**PROBLEM DETAILS:** Report every line below that carries the word "right".

**PROVIDED MATERIAL:**
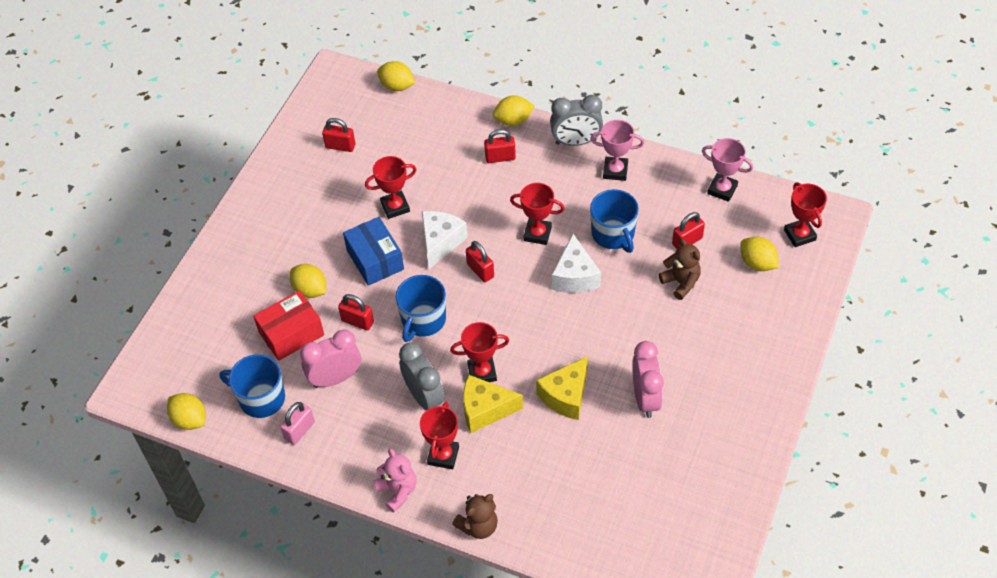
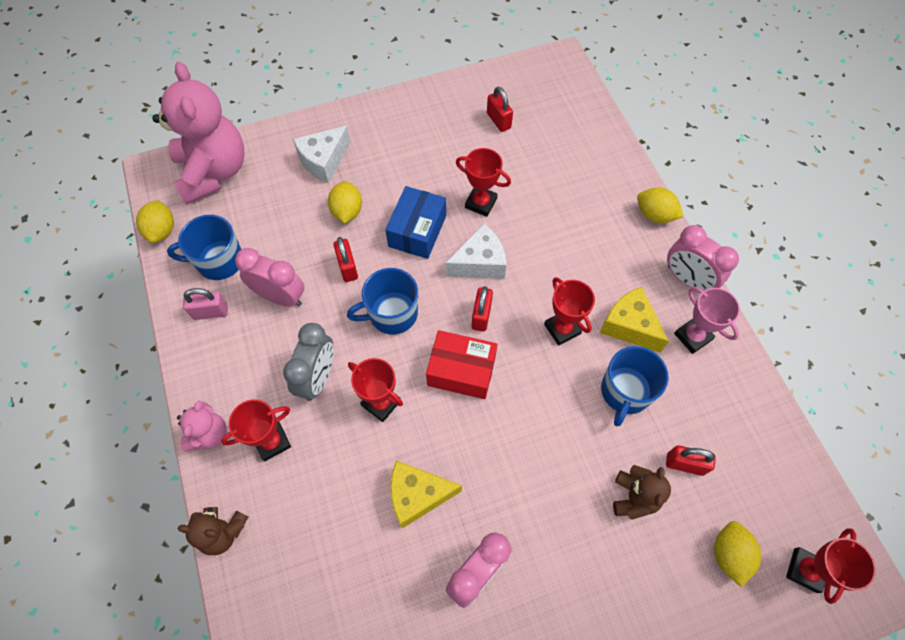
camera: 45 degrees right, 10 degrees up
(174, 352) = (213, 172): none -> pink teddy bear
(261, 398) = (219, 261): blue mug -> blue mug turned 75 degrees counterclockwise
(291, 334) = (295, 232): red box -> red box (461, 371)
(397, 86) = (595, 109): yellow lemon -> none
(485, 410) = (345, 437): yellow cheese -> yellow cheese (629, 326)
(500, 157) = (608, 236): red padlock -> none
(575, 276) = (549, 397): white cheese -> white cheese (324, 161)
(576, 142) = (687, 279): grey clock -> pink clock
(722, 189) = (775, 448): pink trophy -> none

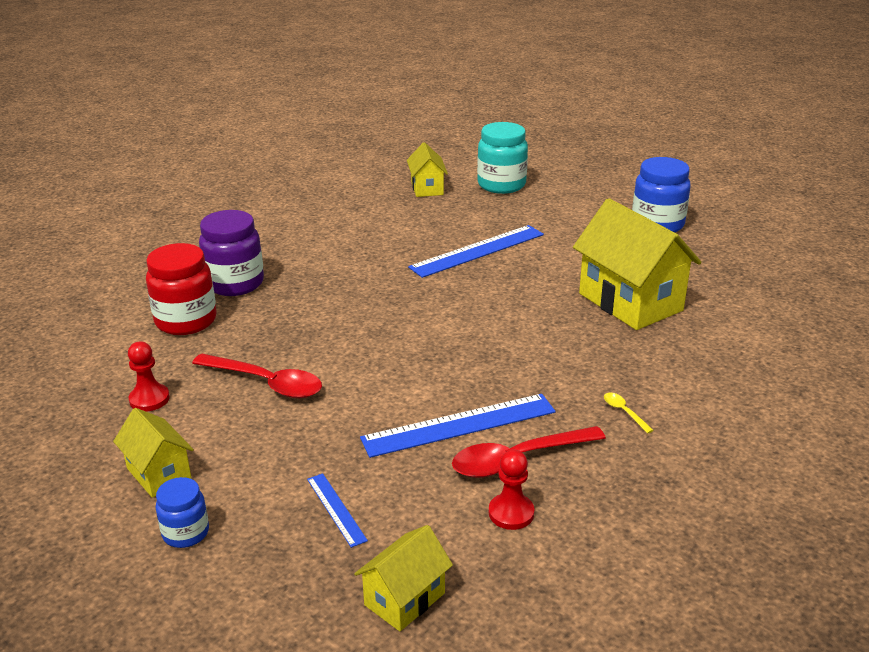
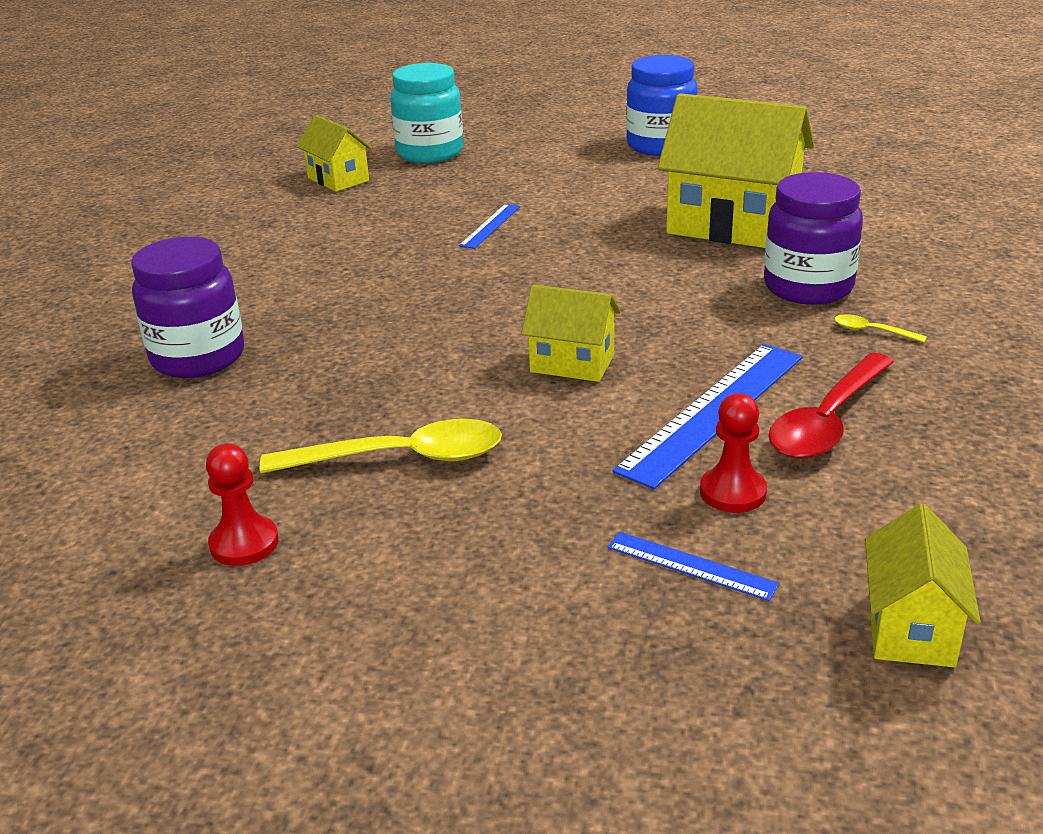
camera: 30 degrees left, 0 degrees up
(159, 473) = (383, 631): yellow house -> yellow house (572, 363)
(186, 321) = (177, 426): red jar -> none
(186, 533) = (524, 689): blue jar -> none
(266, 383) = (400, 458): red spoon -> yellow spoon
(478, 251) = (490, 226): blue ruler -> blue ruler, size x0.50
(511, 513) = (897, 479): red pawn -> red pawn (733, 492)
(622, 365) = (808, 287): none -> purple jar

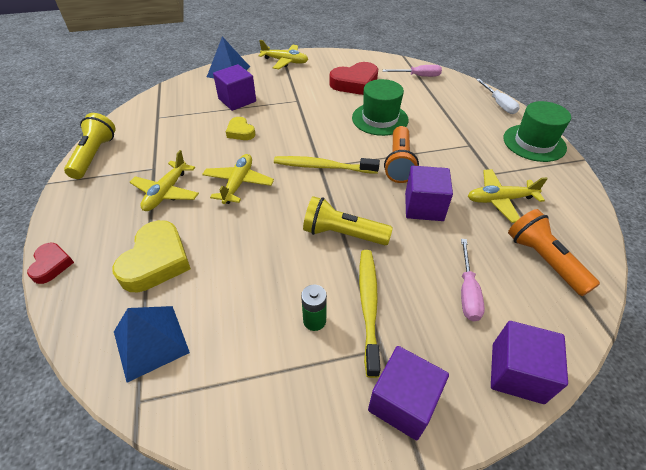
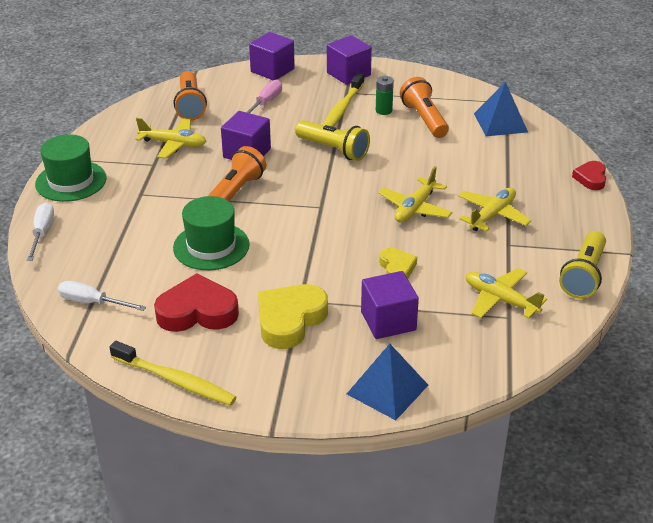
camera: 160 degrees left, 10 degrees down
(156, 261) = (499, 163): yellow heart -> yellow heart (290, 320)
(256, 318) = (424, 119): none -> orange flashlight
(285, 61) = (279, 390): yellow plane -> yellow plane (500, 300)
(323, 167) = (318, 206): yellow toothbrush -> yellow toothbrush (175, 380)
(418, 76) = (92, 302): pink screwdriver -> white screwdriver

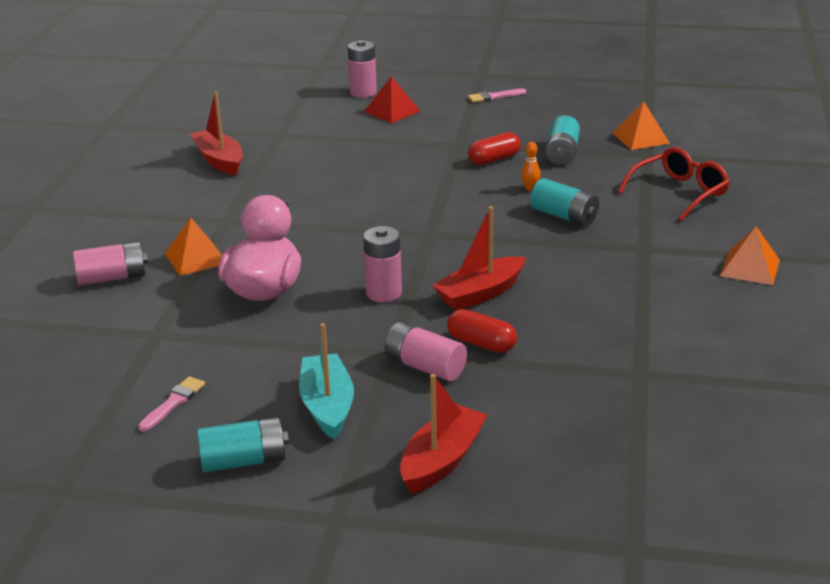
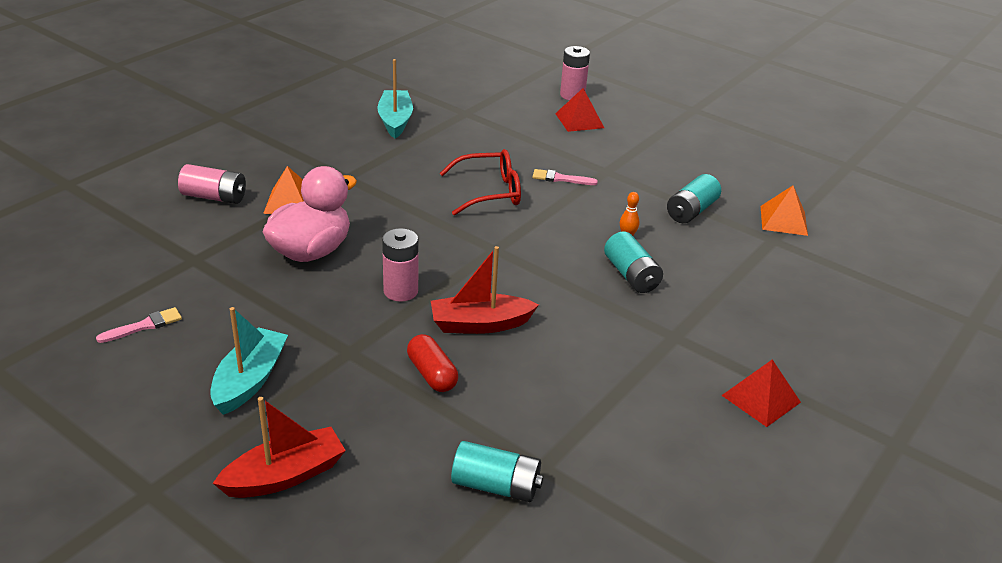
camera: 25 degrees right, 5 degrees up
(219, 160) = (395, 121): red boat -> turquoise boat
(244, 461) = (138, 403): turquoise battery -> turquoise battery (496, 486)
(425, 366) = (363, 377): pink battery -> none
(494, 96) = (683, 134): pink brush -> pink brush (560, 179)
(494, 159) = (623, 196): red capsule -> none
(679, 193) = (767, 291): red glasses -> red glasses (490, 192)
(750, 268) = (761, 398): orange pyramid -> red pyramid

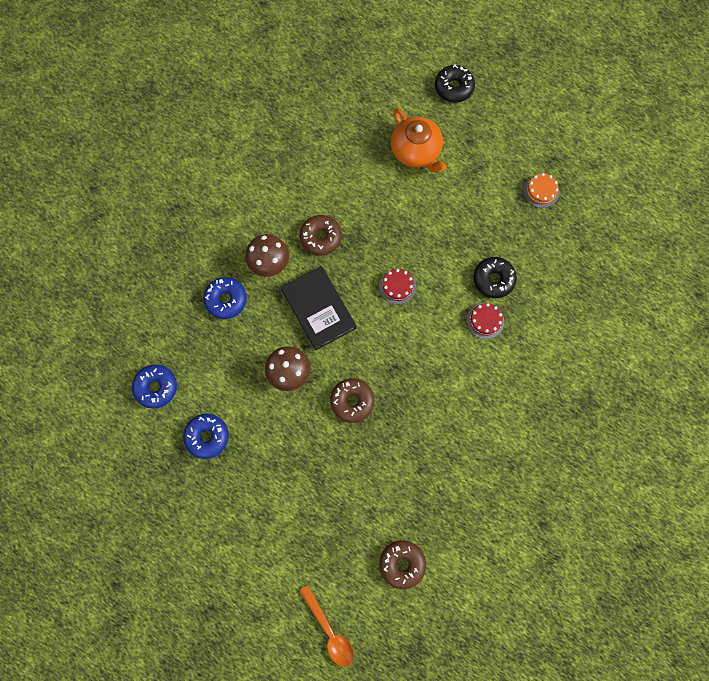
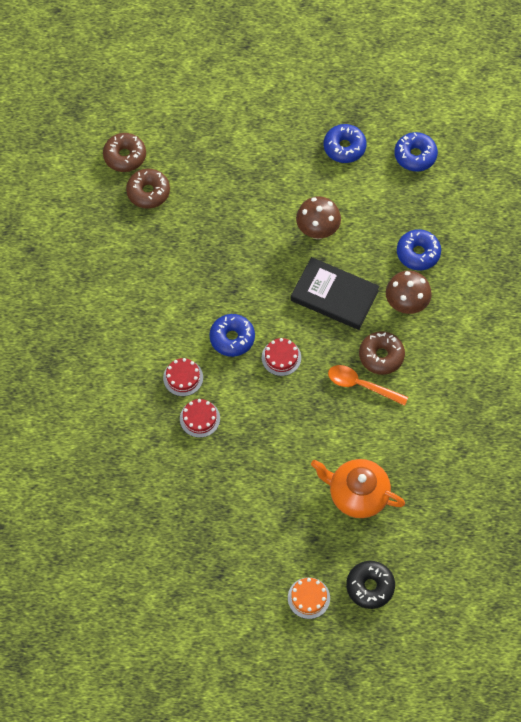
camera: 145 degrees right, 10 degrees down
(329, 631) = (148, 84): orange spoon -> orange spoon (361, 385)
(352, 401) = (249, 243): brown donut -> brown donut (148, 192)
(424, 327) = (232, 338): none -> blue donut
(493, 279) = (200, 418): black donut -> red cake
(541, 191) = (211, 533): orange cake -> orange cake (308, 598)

**WRITTEN ANSWER:**
camera: 45 degrees right, 10 degrees up
camera: 25 degrees right, 5 degrees up
camera: 145 degrees right, 10 degrees down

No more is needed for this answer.